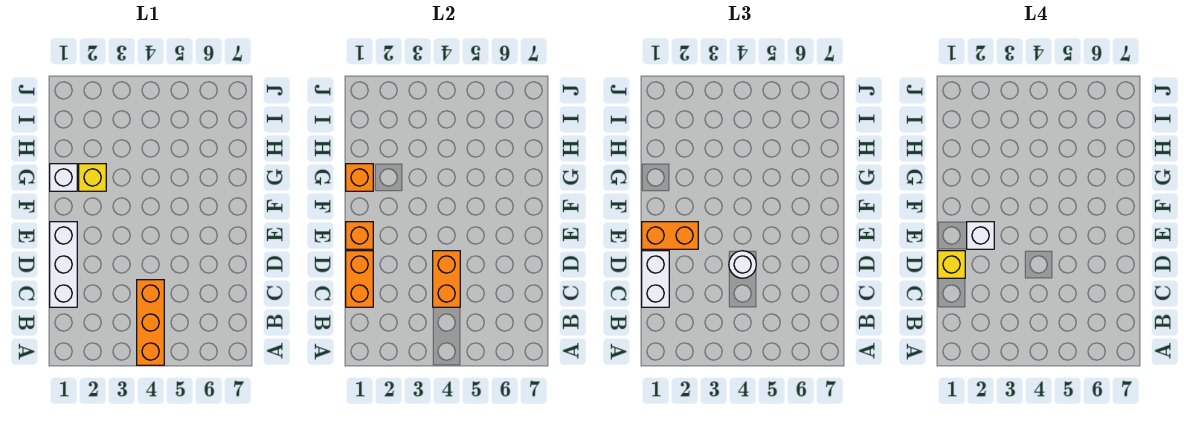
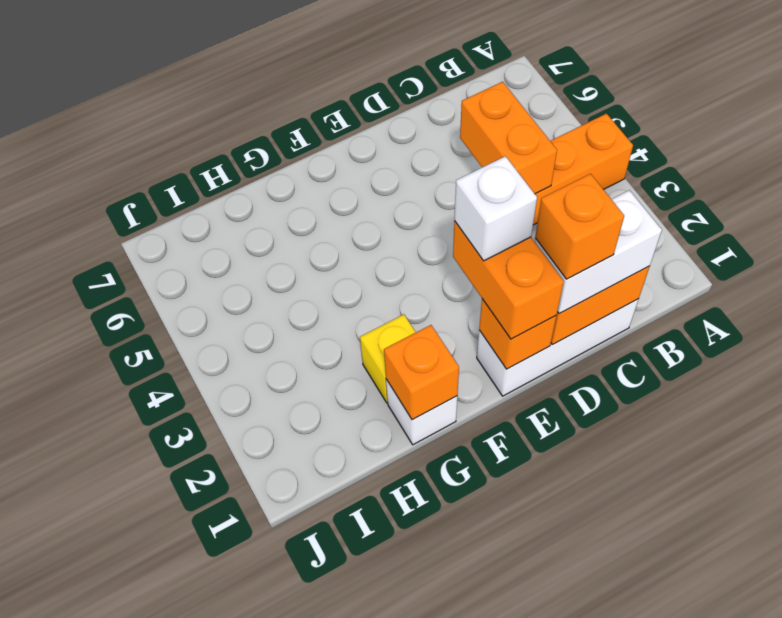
orange brick C4:D4 level 2 -> orange brick C4:C5 level 2
yellow brick D1 level 4 -> orange brick D1 level 4
white round brick D4 level 3 -> none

* _WHAT THIS TASK INVOLVES_: Select all lines in the listing that include the word "orange".

* _PROBLEM SOLUTION_:
orange brick C4:D4 level 2 -> orange brick C4:C5 level 2
yellow brick D1 level 4 -> orange brick D1 level 4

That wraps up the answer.